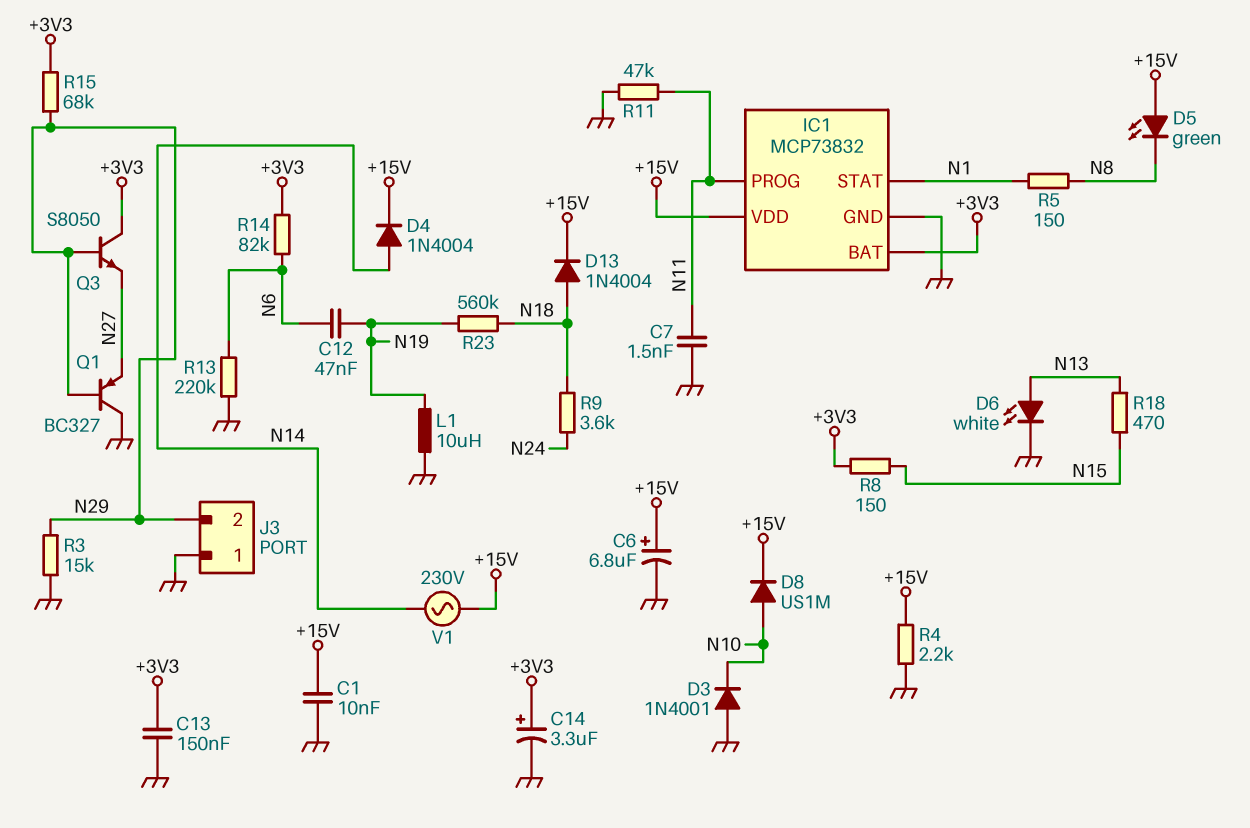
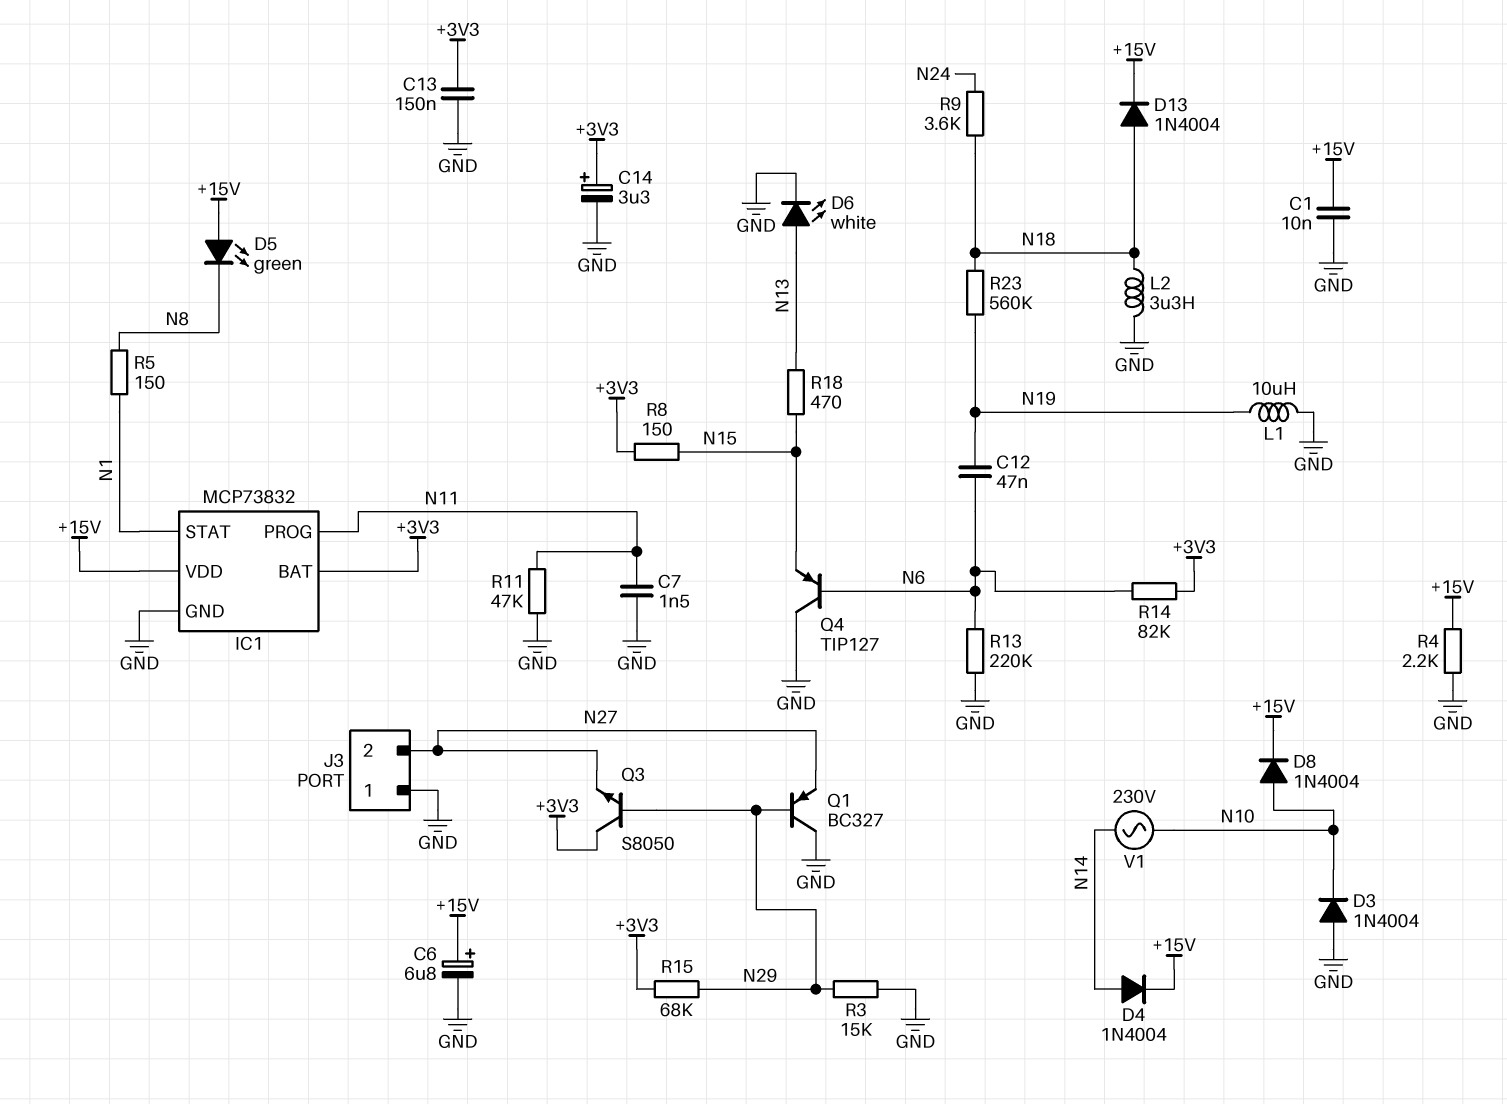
D3: diode 1N4001 (A GND, K N10) -> diode 1N4004 (A GND, K N10)
D8: diode US1M (A N10, K +15V) -> diode 1N4004 (A N10, K +15V)
J3 pin 2: N29 -> N27
L2: none -> 3.3uH (GND, N18)
Q4: none -> PNP TIP127 (B N6, C GND, E N15)
V1: AC 230V (+15V, N14) -> AC 230V (N10, N14)

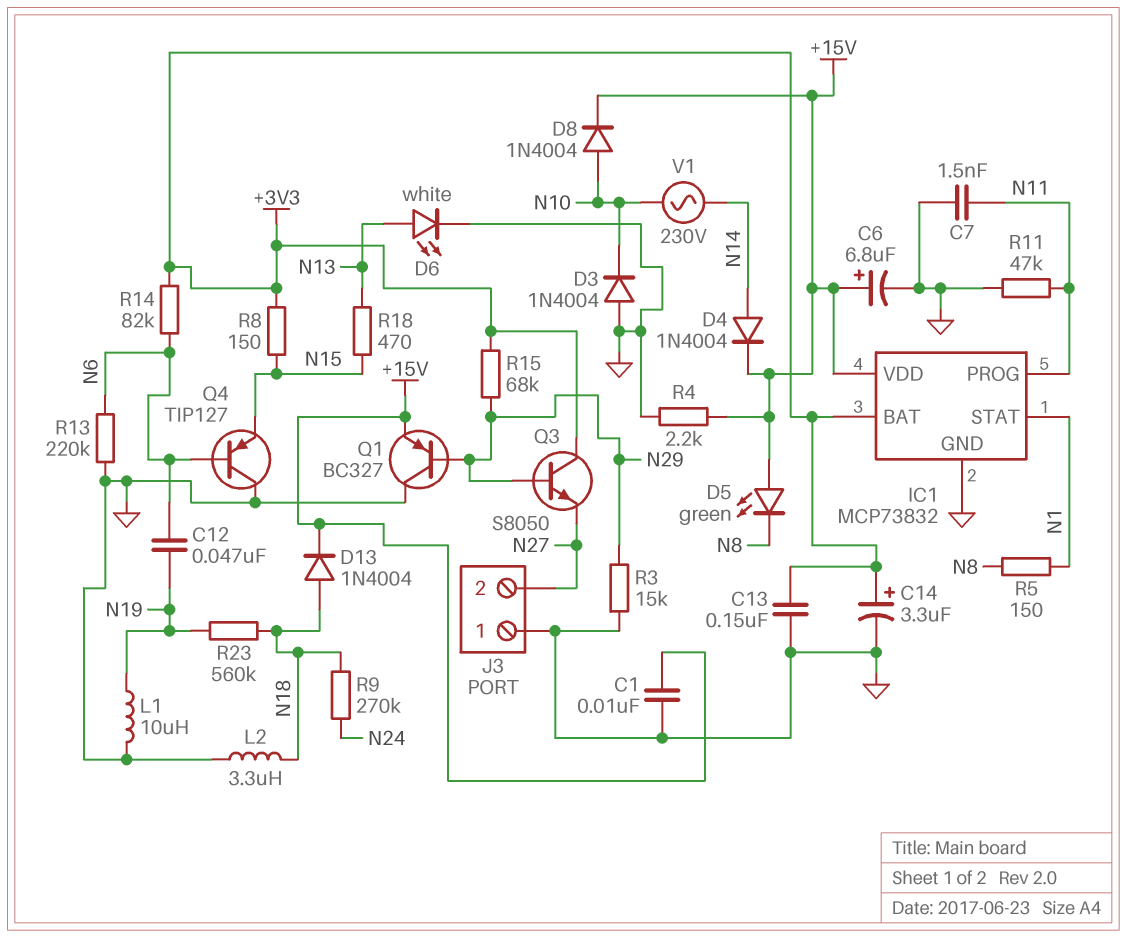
Q1: PNP BC327 (B N29, C GND, E N27) -> PNP BC327 (B N29, C GND, E +15V)
R9: 3.6k (N18, N24) -> 270k (N18, N24)

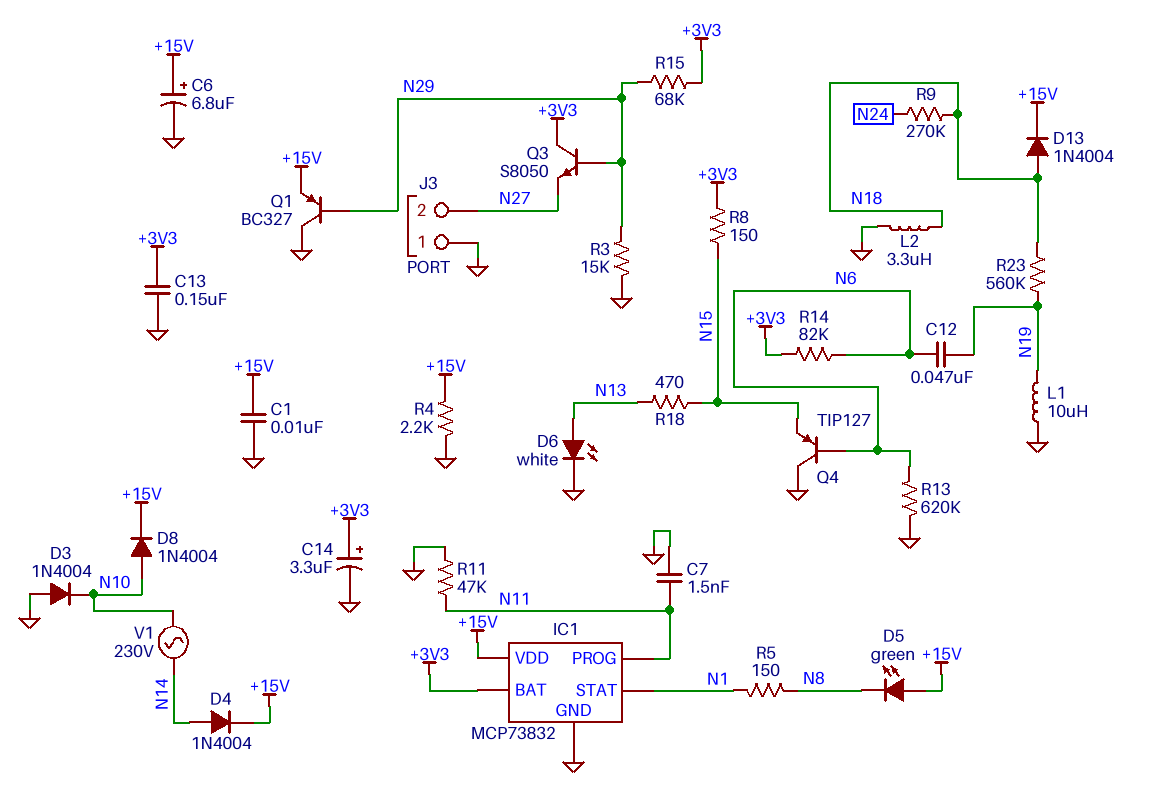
R13: 220k (GND, N6) -> 620k (GND, N6)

- - - -

Where the line with "D8: diode US1M" appears in the entries above, begin there and restate every line to the end word for word, minus the pictures.

D8: diode US1M (A N10, K +15V) -> diode 1N4004 (A N10, K +15V)
J3 pin 2: N29 -> N27
L2: none -> 3.3uH (GND, N18)
Q4: none -> PNP TIP127 (B N6, C GND, E N15)
V1: AC 230V (+15V, N14) -> AC 230V (N10, N14)

Q1: PNP BC327 (B N29, C GND, E N27) -> PNP BC327 (B N29, C GND, E +15V)
R9: 3.6k (N18, N24) -> 270k (N18, N24)

R13: 220k (GND, N6) -> 620k (GND, N6)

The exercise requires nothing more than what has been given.